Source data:

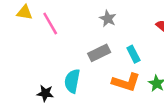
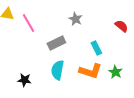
gray rectangle: (99, 53) -> (56, 43), moved
cyan semicircle: (72, 81) -> (57, 70), moved

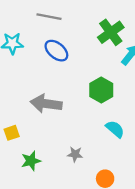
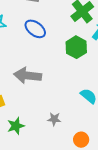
green hexagon: (101, 90) -> (76, 47), moved

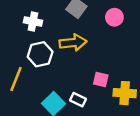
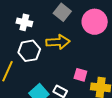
pink circle: (114, 17) -> (95, 22), size x1.6

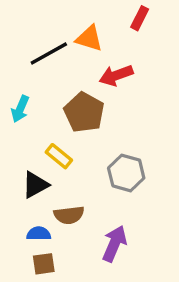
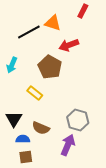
gray hexagon: (126, 173) -> (78, 120), moved
black triangle: (35, 185) -> (14, 119), moved, turned -30
brown semicircle: (69, 215) -> (41, 128), turned 30

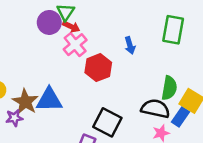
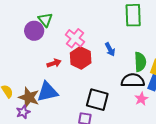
red arrow: (71, 27) -> (54, 63), moved, turned -32
pink cross: (75, 45) -> (75, 38), moved
blue arrow: (130, 45) -> (110, 49), moved

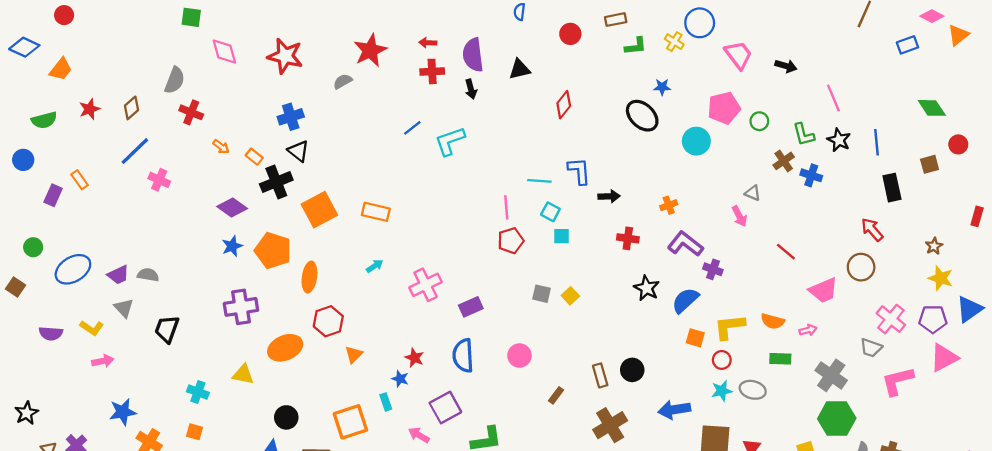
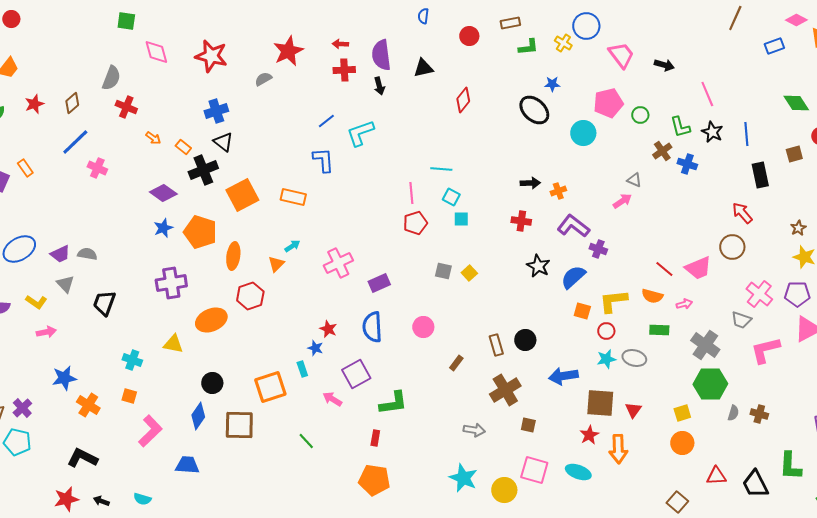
blue L-shape: (579, 171) -> (323, 160), moved
black arrow: (609, 196) -> (530, 183), moved
pink arrow: (739, 216) -> (622, 201), turned -96
red line: (786, 252) -> (664, 269), moved
orange triangle: (354, 354) -> (276, 264), moved

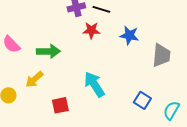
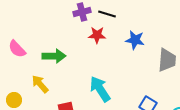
yellow arrow: (34, 79) -> (40, 84), turned 90

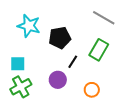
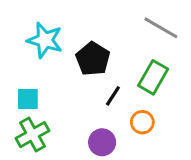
black pentagon: (60, 38) -> (93, 59), turned -30
purple circle: (58, 80) -> (102, 142), moved
orange circle: (92, 90) -> (142, 122), moved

- **Problem requirements**
Repeat exactly the lines above, beginning at the one containing "cyan semicircle: (72, 81) -> (57, 70), moved" and ending at the one containing "pink cross: (75, 45) -> (75, 38), moved". Do not carry over any pictures.

- **Result of this exercise**
cyan semicircle: (72, 81) -> (57, 70), moved

green hexagon: (101, 90) -> (76, 47), moved

pink circle: (114, 17) -> (95, 22), size x1.6

gray hexagon: (126, 173) -> (78, 120), moved
black triangle: (35, 185) -> (14, 119), moved, turned -30
brown semicircle: (69, 215) -> (41, 128), turned 30

red arrow: (71, 27) -> (54, 63), moved, turned -32
pink cross: (75, 45) -> (75, 38), moved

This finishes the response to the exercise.